**Your goal**:
The records that follow are to be repeated exactly, in full.

**Edit tracking data**:

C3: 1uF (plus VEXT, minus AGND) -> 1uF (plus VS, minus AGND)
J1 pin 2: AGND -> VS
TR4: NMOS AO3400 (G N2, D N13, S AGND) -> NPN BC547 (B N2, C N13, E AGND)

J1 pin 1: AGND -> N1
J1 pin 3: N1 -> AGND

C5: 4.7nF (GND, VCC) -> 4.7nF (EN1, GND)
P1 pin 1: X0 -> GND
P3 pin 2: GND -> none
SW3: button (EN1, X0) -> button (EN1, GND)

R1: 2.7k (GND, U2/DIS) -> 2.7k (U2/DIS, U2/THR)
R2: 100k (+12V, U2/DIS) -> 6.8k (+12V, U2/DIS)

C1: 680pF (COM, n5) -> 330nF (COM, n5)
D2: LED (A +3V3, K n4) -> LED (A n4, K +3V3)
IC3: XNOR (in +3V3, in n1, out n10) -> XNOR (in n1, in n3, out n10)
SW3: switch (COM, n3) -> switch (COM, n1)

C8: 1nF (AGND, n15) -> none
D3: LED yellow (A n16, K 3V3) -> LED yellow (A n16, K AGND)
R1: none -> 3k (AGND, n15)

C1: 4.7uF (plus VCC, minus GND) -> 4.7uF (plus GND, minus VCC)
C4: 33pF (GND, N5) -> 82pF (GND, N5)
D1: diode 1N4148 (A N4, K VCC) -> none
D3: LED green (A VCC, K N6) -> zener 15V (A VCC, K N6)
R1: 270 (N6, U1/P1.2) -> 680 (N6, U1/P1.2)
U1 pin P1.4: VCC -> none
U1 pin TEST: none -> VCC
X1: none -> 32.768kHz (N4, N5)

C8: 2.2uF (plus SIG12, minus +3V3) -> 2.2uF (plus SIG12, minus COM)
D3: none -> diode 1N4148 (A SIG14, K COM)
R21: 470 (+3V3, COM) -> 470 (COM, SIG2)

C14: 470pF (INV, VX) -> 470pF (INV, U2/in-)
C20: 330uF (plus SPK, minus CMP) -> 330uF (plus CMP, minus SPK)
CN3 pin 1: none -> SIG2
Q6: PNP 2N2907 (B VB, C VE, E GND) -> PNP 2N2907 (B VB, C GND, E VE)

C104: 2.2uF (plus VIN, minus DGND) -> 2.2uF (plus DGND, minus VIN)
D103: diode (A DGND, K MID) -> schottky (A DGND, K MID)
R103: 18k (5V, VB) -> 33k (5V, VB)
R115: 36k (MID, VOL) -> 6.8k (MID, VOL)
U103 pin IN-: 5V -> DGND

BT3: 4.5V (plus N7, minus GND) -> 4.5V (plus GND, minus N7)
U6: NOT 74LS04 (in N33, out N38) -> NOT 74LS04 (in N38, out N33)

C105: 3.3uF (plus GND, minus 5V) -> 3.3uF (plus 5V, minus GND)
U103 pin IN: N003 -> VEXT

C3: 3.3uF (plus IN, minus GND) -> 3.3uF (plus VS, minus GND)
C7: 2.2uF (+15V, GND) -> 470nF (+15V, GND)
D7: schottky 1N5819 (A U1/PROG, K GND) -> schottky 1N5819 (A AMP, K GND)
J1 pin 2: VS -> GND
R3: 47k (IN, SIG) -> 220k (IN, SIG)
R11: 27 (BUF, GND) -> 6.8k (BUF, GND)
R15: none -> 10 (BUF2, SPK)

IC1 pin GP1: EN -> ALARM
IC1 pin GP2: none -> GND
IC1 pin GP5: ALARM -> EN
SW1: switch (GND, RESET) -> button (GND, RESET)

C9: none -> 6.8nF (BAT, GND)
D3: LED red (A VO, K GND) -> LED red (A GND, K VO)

**Result of the exercise**:
C3: 1uF (plus VEXT, minus AGND) -> 1uF (plus VS, minus AGND)
J1 pin 2: AGND -> VS
TR4: NMOS AO3400 (G N2, D N13, S AGND) -> NPN BC547 (B N2, C N13, E AGND)

J1 pin 1: AGND -> N1
J1 pin 3: N1 -> AGND

C5: 4.7nF (GND, VCC) -> 4.7nF (EN1, GND)
P1 pin 1: X0 -> GND
P3 pin 2: GND -> none
SW3: button (EN1, X0) -> button (EN1, GND)

R1: 2.7k (GND, U2/DIS) -> 2.7k (U2/DIS, U2/THR)
R2: 100k (+12V, U2/DIS) -> 6.8k (+12V, U2/DIS)

C1: 680pF (COM, n5) -> 330nF (COM, n5)
D2: LED (A +3V3, K n4) -> LED (A n4, K +3V3)
IC3: XNOR (in +3V3, in n1, out n10) -> XNOR (in n1, in n3, out n10)
SW3: switch (COM, n3) -> switch (COM, n1)

C8: 1nF (AGND, n15) -> none
D3: LED yellow (A n16, K 3V3) -> LED yellow (A n16, K AGND)
R1: none -> 3k (AGND, n15)

C1: 4.7uF (plus VCC, minus GND) -> 4.7uF (plus GND, minus VCC)
C4: 33pF (GND, N5) -> 82pF (GND, N5)
D1: diode 1N4148 (A N4, K VCC) -> none
D3: LED green (A VCC, K N6) -> zener 15V (A VCC, K N6)
R1: 270 (N6, U1/P1.2) -> 680 (N6, U1/P1.2)
U1 pin P1.4: VCC -> none
U1 pin TEST: none -> VCC
X1: none -> 32.768kHz (N4, N5)

C8: 2.2uF (plus SIG12, minus +3V3) -> 2.2uF (plus SIG12, minus COM)
D3: none -> diode 1N4148 (A SIG14, K COM)
R21: 470 (+3V3, COM) -> 470 (COM, SIG2)

C14: 470pF (INV, VX) -> 470pF (INV, U2/in-)
C20: 330uF (plus SPK, minus CMP) -> 330uF (plus CMP, minus SPK)
CN3 pin 1: none -> SIG2
Q6: PNP 2N2907 (B VB, C VE, E GND) -> PNP 2N2907 (B VB, C GND, E VE)

C104: 2.2uF (plus VIN, minus DGND) -> 2.2uF (plus DGND, minus VIN)
D103: diode (A DGND, K MID) -> schottky (A DGND, K MID)
R103: 18k (5V, VB) -> 33k (5V, VB)
R115: 36k (MID, VOL) -> 6.8k (MID, VOL)
U103 pin IN-: 5V -> DGND

BT3: 4.5V (plus N7, minus GND) -> 4.5V (plus GND, minus N7)
U6: NOT 74LS04 (in N33, out N38) -> NOT 74LS04 (in N38, out N33)

C105: 3.3uF (plus GND, minus 5V) -> 3.3uF (plus 5V, minus GND)
U103 pin IN: N003 -> VEXT

C3: 3.3uF (plus IN, minus GND) -> 3.3uF (plus VS, minus GND)
C7: 2.2uF (+15V, GND) -> 470nF (+15V, GND)
D7: schottky 1N5819 (A U1/PROG, K GND) -> schottky 1N5819 (A AMP, K GND)
J1 pin 2: VS -> GND
R3: 47k (IN, SIG) -> 220k (IN, SIG)
R11: 27 (BUF, GND) -> 6.8k (BUF, GND)
R15: none -> 10 (BUF2, SPK)

IC1 pin GP1: EN -> ALARM
IC1 pin GP2: none -> GND
IC1 pin GP5: ALARM -> EN
SW1: switch (GND, RESET) -> button (GND, RESET)

C9: none -> 6.8nF (BAT, GND)
D3: LED red (A VO, K GND) -> LED red (A GND, K VO)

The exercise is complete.